*Task brief:* Lines containing "turquesa" should be pulled from the material below.

*Given entries:*
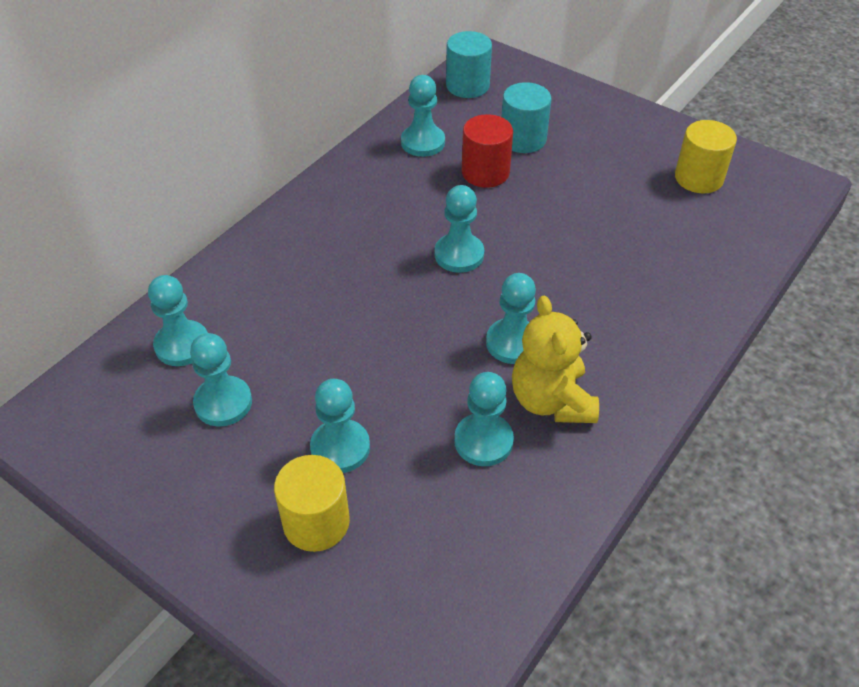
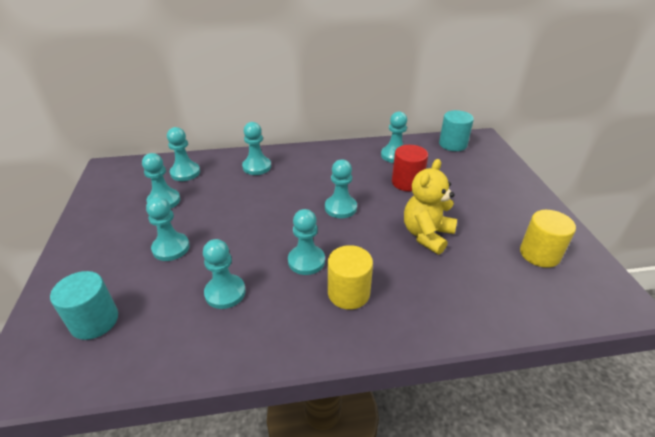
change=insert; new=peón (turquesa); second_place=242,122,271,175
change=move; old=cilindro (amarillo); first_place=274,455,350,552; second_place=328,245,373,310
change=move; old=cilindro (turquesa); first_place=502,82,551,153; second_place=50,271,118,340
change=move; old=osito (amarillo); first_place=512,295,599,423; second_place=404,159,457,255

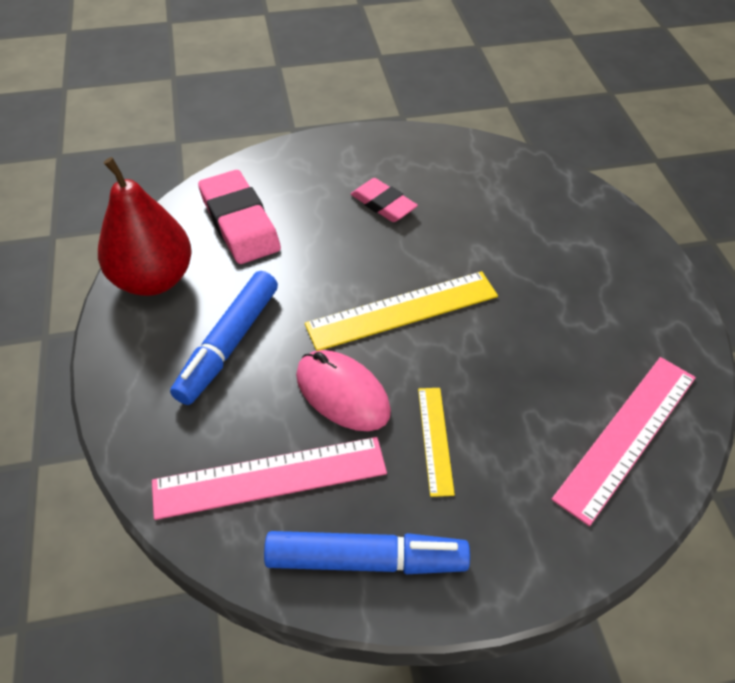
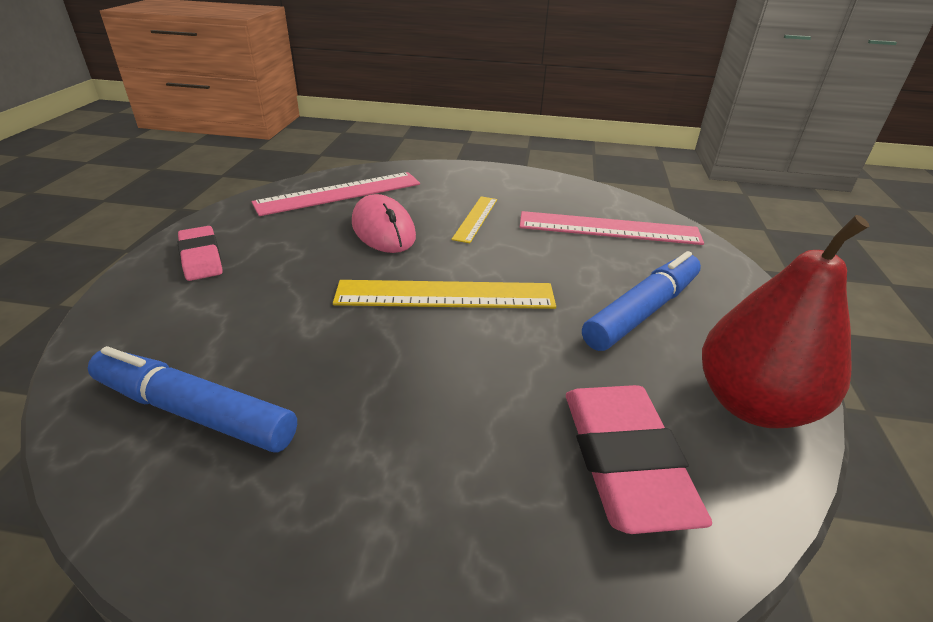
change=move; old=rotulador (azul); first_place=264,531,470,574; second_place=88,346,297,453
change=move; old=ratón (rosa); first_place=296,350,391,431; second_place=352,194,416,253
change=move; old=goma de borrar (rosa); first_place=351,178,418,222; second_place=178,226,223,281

*Output:*
change=insert; new=peón (turquesa); second_place=242,122,271,175
change=move; old=cilindro (turquesa); first_place=502,82,551,153; second_place=50,271,118,340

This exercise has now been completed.